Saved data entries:
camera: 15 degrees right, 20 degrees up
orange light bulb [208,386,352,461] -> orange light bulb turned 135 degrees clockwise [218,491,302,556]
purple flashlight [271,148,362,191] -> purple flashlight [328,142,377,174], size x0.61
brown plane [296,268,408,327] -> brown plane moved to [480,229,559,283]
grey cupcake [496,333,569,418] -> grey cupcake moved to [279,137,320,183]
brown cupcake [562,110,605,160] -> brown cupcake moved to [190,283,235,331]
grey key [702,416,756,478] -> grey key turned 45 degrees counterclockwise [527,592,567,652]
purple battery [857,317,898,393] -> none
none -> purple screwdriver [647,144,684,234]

> [Directions]:
An exact copy of the lines from the one containing "orange light bulb [208,386,352,461]" through the end of the entries is required, and nothing beyond them.

> [Exercise solution]:
orange light bulb [208,386,352,461] -> orange light bulb turned 135 degrees clockwise [218,491,302,556]
purple flashlight [271,148,362,191] -> purple flashlight [328,142,377,174], size x0.61
brown plane [296,268,408,327] -> brown plane moved to [480,229,559,283]
grey cupcake [496,333,569,418] -> grey cupcake moved to [279,137,320,183]
brown cupcake [562,110,605,160] -> brown cupcake moved to [190,283,235,331]
grey key [702,416,756,478] -> grey key turned 45 degrees counterclockwise [527,592,567,652]
purple battery [857,317,898,393] -> none
none -> purple screwdriver [647,144,684,234]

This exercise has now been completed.